#### Work order
Nothing but the pictures may be left out. Restate the rest of the entries word for word.

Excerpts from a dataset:

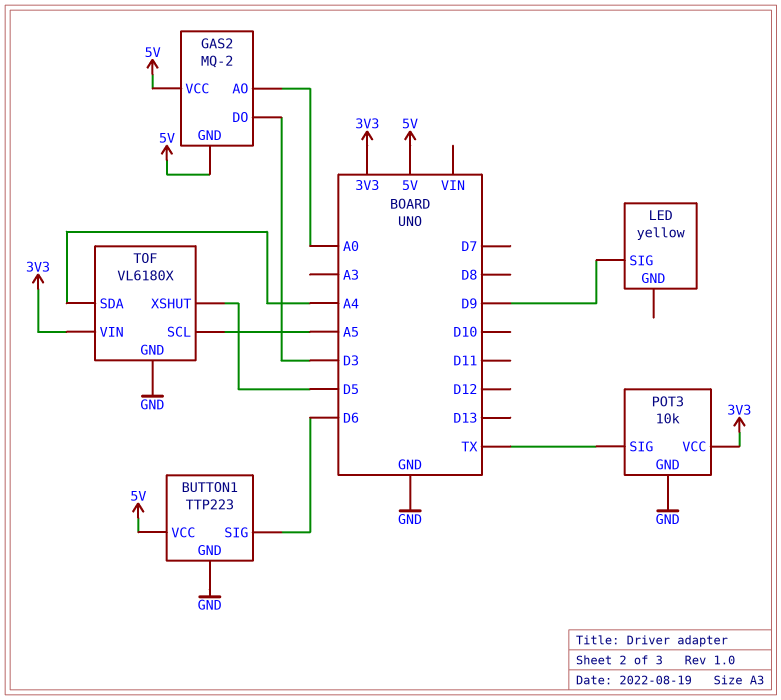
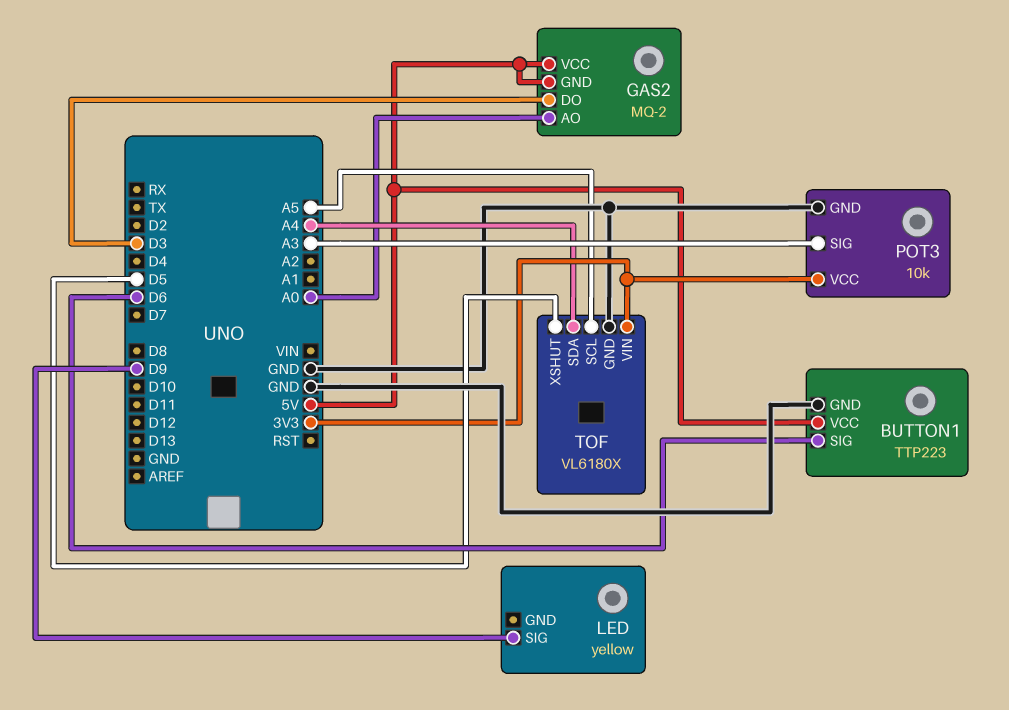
POT3 pin SIG: TX -> A3

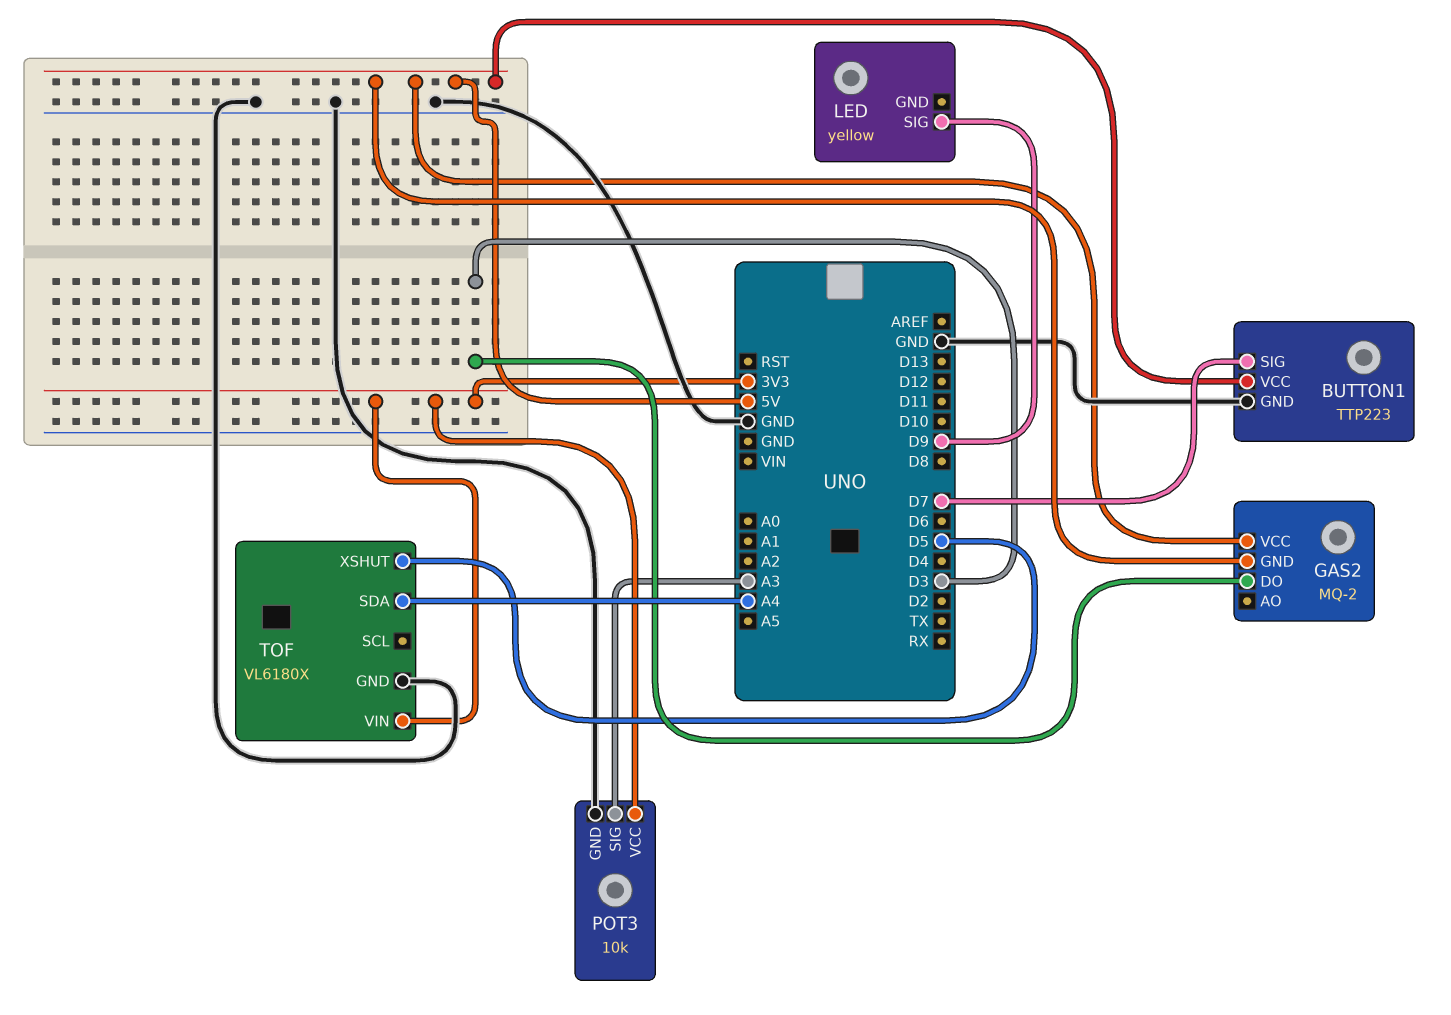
BUTTON1 pin SIG: D6 -> D7
GAS2 pin AO: A0 -> none
TOF pin SCL: A5 -> none

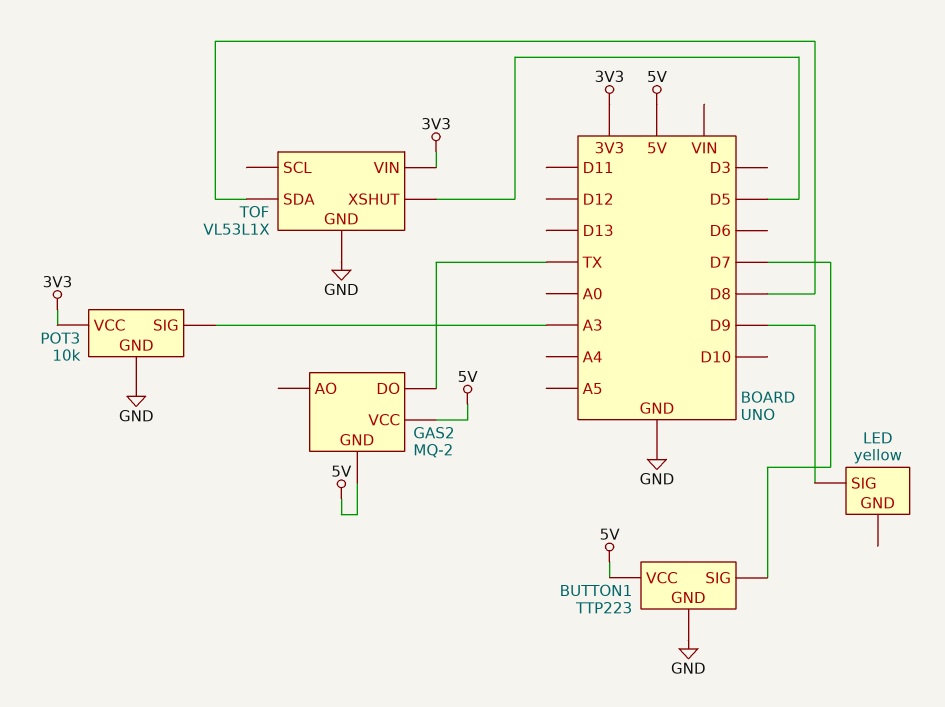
GAS2 pin DO: D3 -> TX
TOF: VL6180X -> VL53L1X
TOF pin SDA: A4 -> D8

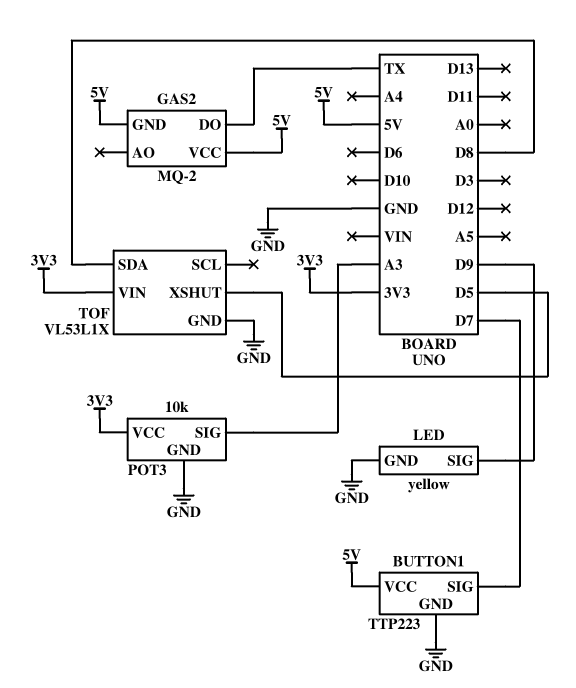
LED pin GND: none -> GND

#### Result for this task
POT3 pin SIG: TX -> A3

BUTTON1 pin SIG: D6 -> D7
GAS2 pin AO: A0 -> none
TOF pin SCL: A5 -> none

GAS2 pin DO: D3 -> TX
TOF: VL6180X -> VL53L1X
TOF pin SDA: A4 -> D8

LED pin GND: none -> GND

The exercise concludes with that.